__What this task involves__.
Below are the entries to work from; restate word for word the portion that opens with the line containing "none -> brown brick D4:D6 level 1" and closes with the line containing "none -> purple brick I4:I5 level 1", keeping both.
╭─ Input data
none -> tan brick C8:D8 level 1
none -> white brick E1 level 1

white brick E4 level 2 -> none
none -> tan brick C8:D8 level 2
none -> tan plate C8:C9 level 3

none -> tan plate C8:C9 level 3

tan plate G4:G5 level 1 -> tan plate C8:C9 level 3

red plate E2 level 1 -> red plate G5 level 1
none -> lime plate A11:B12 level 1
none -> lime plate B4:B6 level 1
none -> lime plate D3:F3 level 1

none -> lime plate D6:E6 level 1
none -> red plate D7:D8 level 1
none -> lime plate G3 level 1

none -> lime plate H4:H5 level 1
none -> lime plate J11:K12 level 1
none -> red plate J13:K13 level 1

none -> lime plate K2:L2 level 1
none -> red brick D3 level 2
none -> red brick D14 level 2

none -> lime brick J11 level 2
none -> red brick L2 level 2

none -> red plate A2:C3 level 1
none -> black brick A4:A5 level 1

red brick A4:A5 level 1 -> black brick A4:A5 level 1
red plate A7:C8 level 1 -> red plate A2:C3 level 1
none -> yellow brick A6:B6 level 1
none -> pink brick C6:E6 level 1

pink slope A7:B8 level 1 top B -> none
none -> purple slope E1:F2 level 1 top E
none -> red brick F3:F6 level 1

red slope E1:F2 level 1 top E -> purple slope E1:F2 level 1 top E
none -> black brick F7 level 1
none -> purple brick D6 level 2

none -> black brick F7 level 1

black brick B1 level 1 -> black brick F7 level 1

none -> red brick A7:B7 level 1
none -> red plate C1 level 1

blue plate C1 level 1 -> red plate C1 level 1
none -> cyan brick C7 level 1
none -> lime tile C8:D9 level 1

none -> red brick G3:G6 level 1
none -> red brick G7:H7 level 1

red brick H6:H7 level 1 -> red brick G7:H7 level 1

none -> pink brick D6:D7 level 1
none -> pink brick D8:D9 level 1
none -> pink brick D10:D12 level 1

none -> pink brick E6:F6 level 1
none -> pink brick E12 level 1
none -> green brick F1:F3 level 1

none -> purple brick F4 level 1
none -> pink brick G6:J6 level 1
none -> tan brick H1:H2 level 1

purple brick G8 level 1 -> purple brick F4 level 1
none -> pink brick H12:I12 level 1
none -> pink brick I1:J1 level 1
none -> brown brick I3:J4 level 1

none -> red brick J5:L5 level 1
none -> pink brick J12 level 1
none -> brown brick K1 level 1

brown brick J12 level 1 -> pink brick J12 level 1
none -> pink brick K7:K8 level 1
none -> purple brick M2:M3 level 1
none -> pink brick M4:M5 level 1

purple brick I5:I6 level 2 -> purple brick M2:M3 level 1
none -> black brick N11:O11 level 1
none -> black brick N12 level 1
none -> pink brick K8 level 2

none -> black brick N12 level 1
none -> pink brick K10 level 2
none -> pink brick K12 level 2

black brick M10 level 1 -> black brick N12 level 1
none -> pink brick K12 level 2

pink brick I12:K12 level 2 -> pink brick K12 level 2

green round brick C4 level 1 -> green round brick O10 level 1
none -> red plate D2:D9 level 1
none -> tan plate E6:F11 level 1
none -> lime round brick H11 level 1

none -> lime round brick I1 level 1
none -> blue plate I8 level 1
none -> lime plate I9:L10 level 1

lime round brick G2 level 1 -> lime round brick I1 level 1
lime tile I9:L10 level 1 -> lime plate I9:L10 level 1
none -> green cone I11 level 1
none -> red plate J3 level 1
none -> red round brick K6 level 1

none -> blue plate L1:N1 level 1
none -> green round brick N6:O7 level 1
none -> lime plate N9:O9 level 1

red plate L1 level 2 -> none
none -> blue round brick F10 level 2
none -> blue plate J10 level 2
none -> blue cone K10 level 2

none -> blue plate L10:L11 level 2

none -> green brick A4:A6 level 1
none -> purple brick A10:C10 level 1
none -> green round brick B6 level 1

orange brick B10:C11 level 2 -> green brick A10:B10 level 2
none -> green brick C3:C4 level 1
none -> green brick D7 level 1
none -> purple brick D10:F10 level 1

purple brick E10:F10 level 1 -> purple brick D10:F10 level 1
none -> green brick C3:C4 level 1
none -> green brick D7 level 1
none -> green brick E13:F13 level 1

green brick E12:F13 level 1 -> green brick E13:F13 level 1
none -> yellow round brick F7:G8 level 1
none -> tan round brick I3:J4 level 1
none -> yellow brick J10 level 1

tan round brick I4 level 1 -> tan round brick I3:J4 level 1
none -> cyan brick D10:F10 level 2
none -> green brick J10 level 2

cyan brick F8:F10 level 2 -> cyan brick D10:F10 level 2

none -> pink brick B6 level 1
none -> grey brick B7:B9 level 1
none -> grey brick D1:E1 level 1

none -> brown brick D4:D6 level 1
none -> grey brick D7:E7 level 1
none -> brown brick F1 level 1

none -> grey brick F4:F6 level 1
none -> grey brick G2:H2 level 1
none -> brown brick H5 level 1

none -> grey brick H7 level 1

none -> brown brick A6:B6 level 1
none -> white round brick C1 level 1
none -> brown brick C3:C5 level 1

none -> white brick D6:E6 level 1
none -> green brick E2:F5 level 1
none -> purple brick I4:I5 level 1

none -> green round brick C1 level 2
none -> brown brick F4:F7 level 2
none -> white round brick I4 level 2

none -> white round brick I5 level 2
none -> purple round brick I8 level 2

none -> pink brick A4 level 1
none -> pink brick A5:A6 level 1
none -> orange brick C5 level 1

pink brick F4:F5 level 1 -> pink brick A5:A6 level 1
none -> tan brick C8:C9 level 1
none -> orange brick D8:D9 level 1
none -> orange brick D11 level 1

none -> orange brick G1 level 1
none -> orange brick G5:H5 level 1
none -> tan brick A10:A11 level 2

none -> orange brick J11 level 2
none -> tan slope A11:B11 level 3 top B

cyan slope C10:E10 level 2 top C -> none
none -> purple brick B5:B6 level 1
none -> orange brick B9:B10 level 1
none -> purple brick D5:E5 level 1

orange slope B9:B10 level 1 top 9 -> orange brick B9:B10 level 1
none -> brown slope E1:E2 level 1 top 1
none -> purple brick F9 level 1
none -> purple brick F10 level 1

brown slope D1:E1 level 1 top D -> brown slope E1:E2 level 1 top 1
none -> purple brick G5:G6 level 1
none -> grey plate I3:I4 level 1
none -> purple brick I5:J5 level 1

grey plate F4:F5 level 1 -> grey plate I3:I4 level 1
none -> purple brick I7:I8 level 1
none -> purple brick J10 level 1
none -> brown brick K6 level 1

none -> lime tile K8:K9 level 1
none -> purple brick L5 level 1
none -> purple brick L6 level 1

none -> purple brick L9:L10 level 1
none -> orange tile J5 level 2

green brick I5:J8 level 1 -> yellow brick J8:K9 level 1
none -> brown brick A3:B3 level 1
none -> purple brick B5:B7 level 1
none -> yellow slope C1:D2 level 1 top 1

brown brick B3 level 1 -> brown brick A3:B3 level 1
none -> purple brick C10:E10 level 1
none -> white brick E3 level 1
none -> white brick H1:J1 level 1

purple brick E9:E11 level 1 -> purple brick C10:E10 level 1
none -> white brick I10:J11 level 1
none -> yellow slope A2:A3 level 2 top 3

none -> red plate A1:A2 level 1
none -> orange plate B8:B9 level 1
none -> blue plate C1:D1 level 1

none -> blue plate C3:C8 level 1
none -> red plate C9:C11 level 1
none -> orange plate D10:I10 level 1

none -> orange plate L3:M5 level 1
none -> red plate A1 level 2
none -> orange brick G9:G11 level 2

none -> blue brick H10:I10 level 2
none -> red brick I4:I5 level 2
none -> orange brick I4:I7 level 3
╰─
__Task output__.
none -> brown brick D4:D6 level 1
none -> grey brick D7:E7 level 1
none -> brown brick F1 level 1

none -> grey brick F4:F6 level 1
none -> grey brick G2:H2 level 1
none -> brown brick H5 level 1

none -> grey brick H7 level 1

none -> brown brick A6:B6 level 1
none -> white round brick C1 level 1
none -> brown brick C3:C5 level 1

none -> white brick D6:E6 level 1
none -> green brick E2:F5 level 1
none -> purple brick I4:I5 level 1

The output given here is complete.